Goal of the exercise –
Without any pictures, reproduce exactly the lines running from the line containing "purple semicircle at" through the end of the entries.

Before-and-after coordinate records:
*** Block opens ***

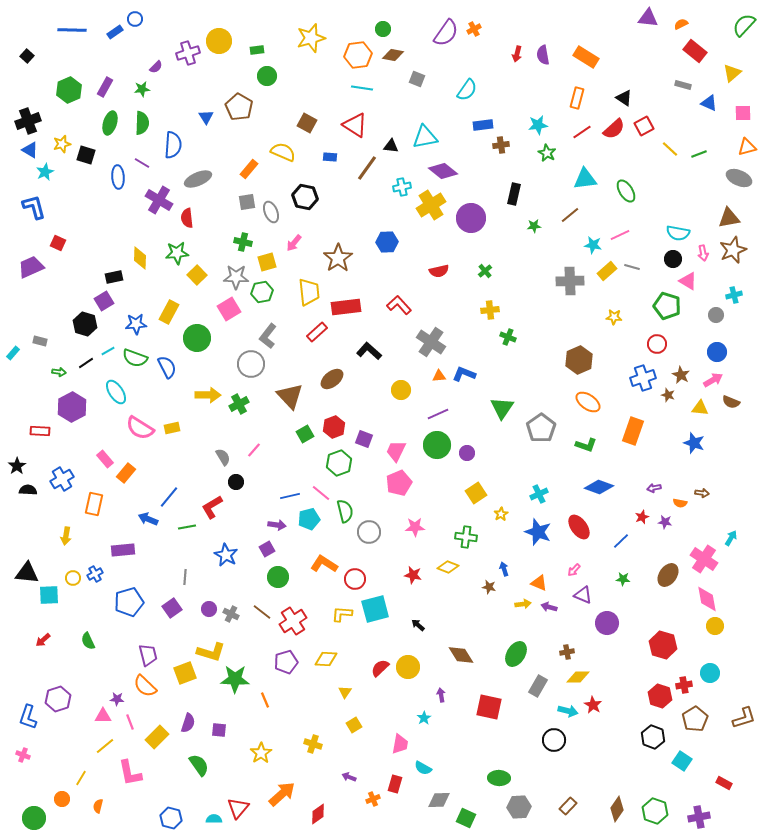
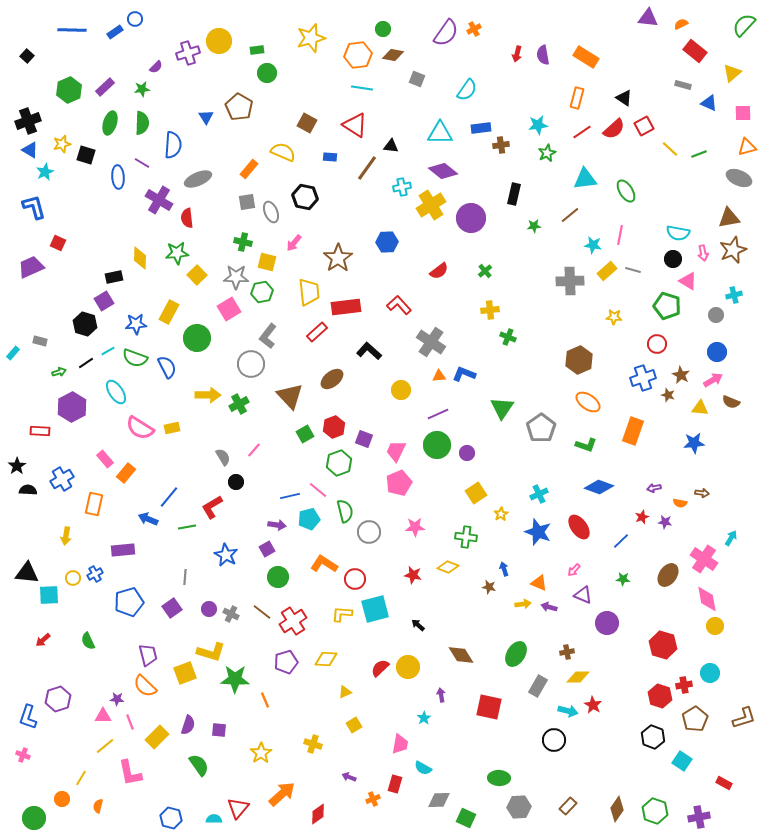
green circle at (267, 76): moved 3 px up
purple rectangle at (105, 87): rotated 18 degrees clockwise
blue rectangle at (483, 125): moved 2 px left, 3 px down
cyan triangle at (425, 137): moved 15 px right, 4 px up; rotated 12 degrees clockwise
green star at (547, 153): rotated 18 degrees clockwise
pink line at (620, 235): rotated 54 degrees counterclockwise
yellow square at (267, 262): rotated 30 degrees clockwise
gray line at (632, 267): moved 1 px right, 3 px down
red semicircle at (439, 271): rotated 24 degrees counterclockwise
green arrow at (59, 372): rotated 24 degrees counterclockwise
blue star at (694, 443): rotated 25 degrees counterclockwise
pink line at (321, 493): moved 3 px left, 3 px up
yellow triangle at (345, 692): rotated 32 degrees clockwise
purple semicircle at (188, 723): moved 2 px down
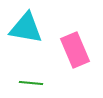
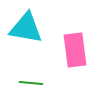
pink rectangle: rotated 16 degrees clockwise
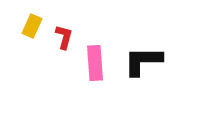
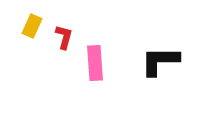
black L-shape: moved 17 px right
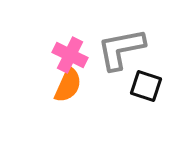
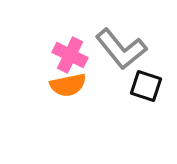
gray L-shape: rotated 118 degrees counterclockwise
orange semicircle: rotated 54 degrees clockwise
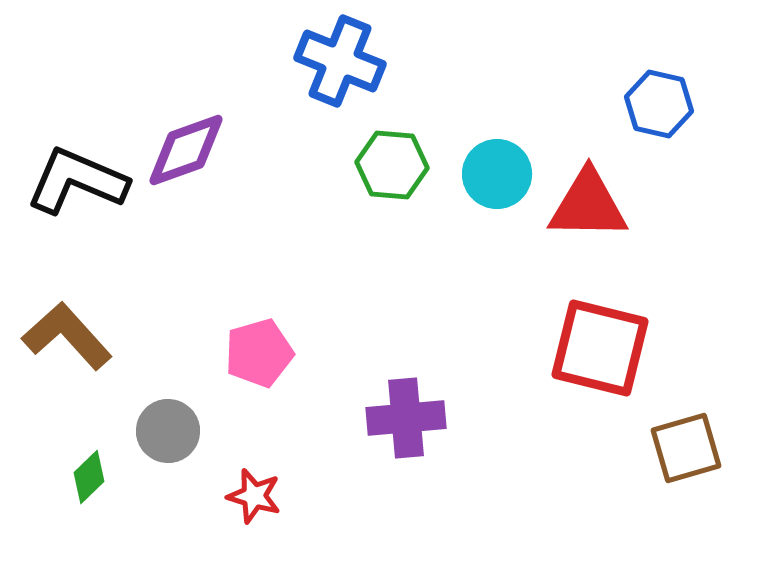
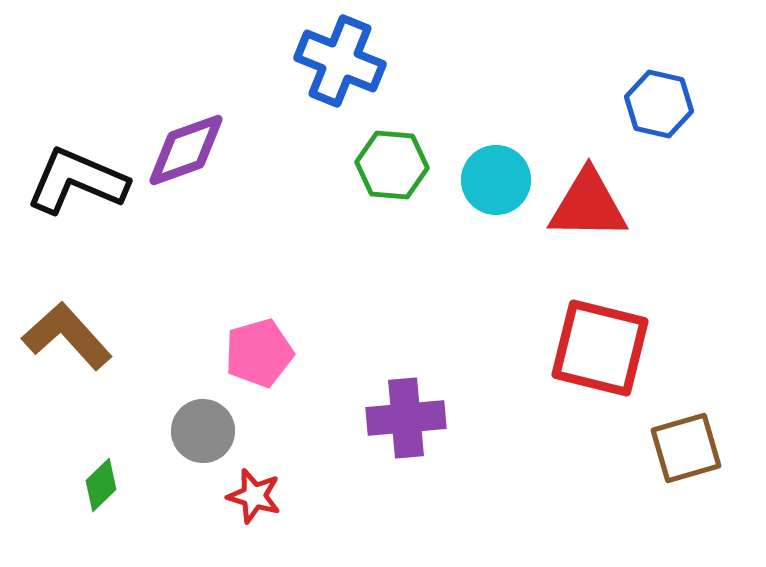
cyan circle: moved 1 px left, 6 px down
gray circle: moved 35 px right
green diamond: moved 12 px right, 8 px down
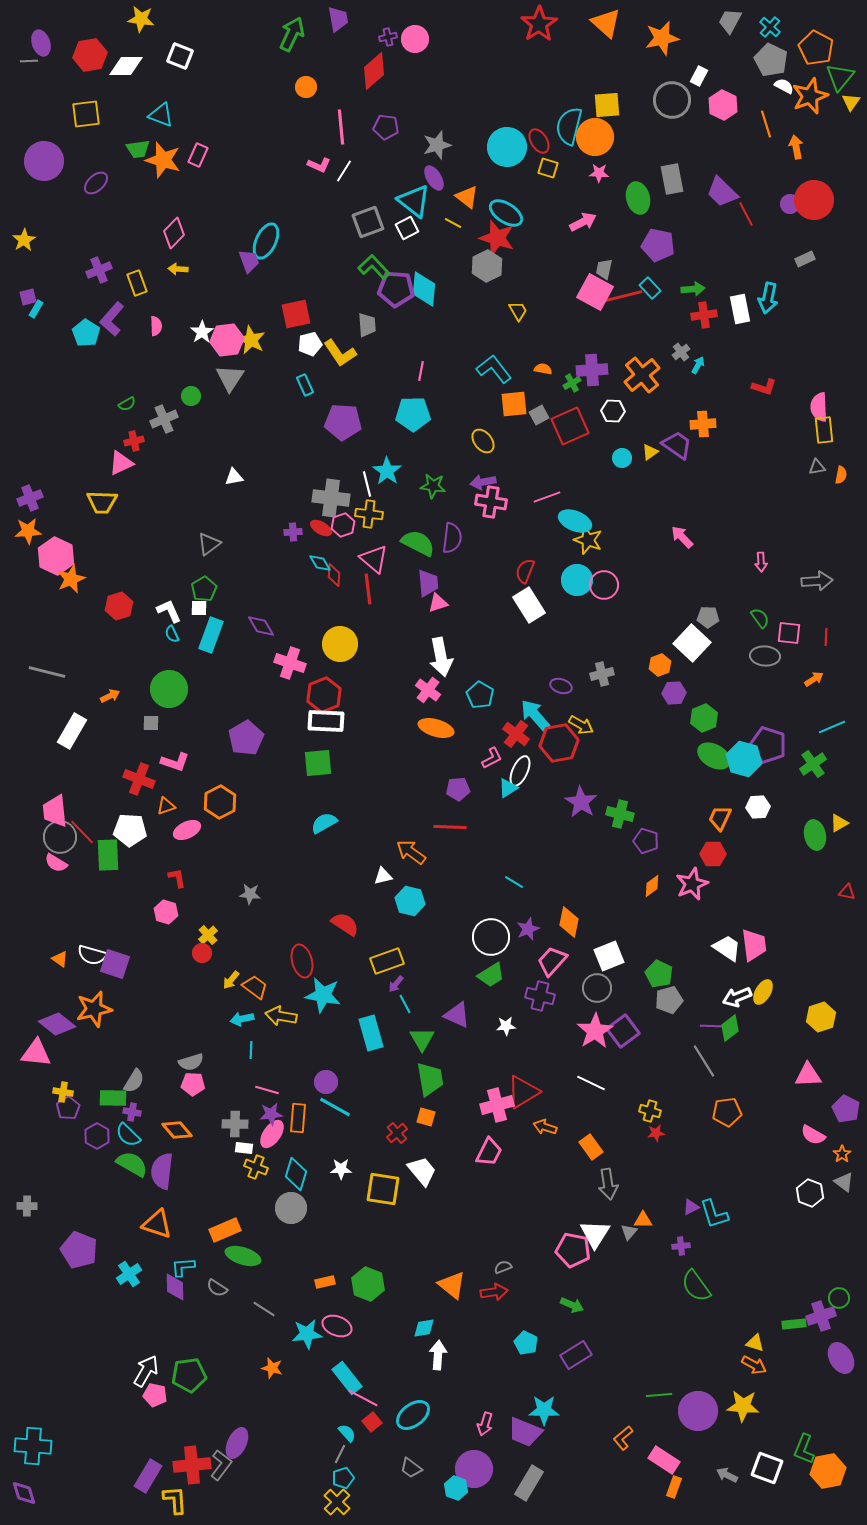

*** Block closes ***

Result –
purple semicircle at (188, 723): moved 2 px down
pink rectangle: rotated 16 degrees clockwise
black L-shape: moved 17 px right
gray L-shape: rotated 118 degrees counterclockwise
orange semicircle: rotated 54 degrees clockwise
cyan circle: moved 1 px left, 6 px down
gray circle: moved 35 px right
green diamond: moved 12 px right, 8 px down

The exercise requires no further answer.